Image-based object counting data
--- START ---

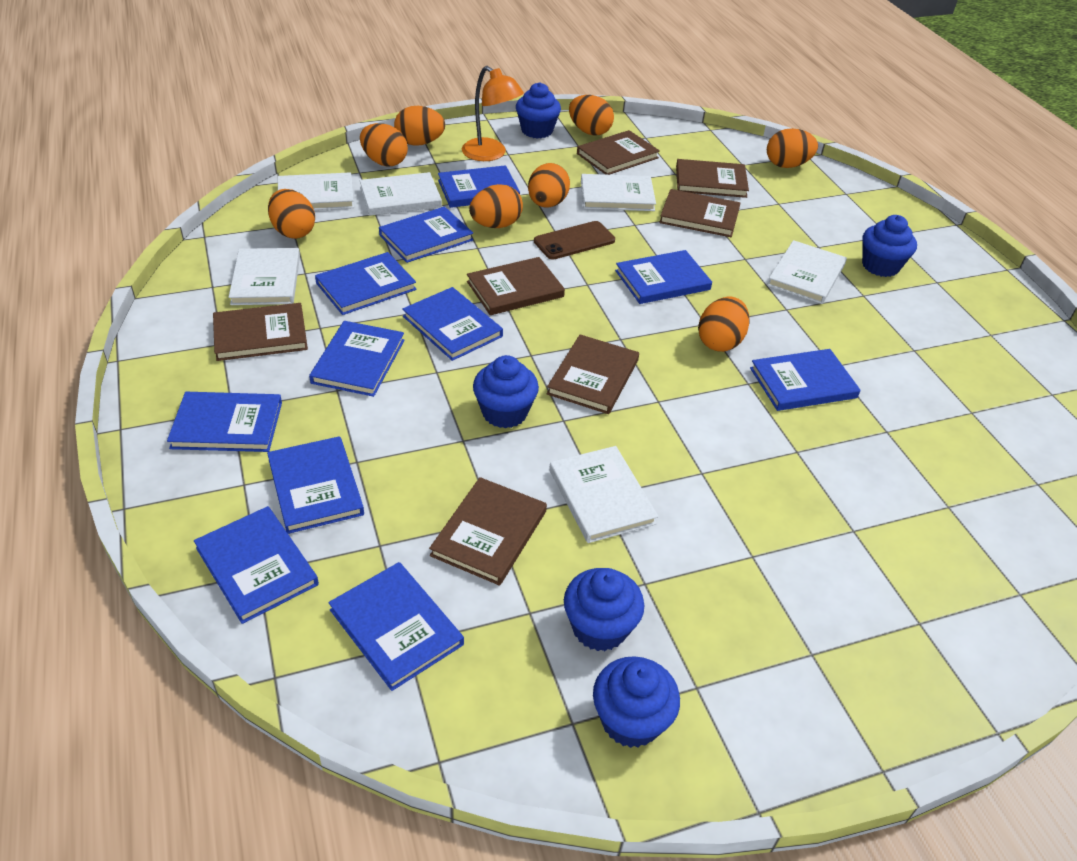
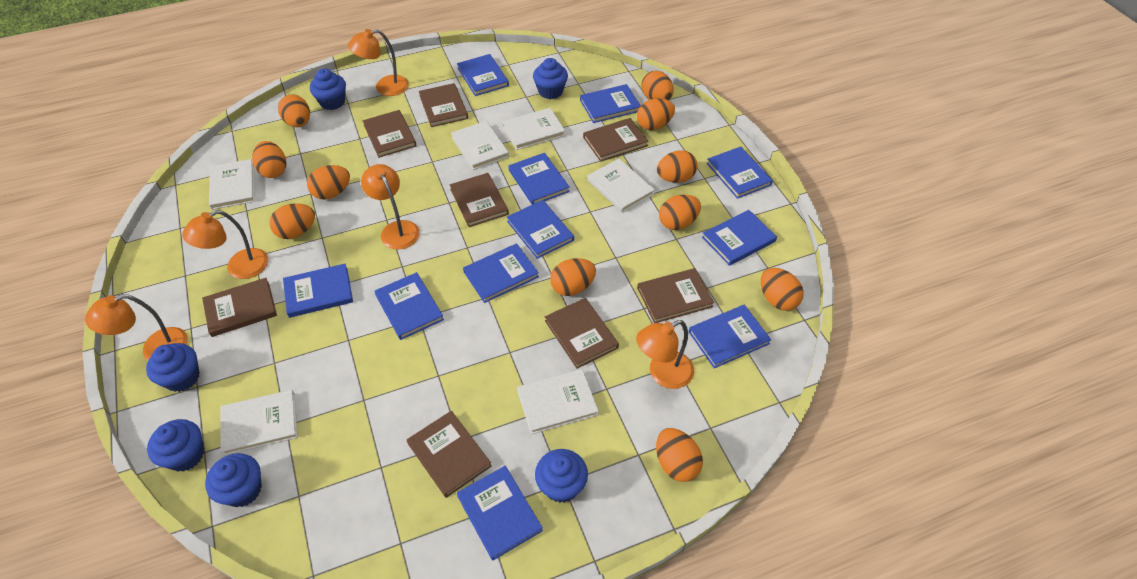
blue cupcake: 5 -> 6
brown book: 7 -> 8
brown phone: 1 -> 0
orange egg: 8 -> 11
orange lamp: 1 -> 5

--- END ---

TASK REQUIREMENTS. Line by line, print the records exactly, leaving the pictures behind.

RESPONSE TO THE EXERCISE.
blue cupcake: 5 -> 6
brown book: 7 -> 8
brown phone: 1 -> 0
orange egg: 8 -> 11
orange lamp: 1 -> 5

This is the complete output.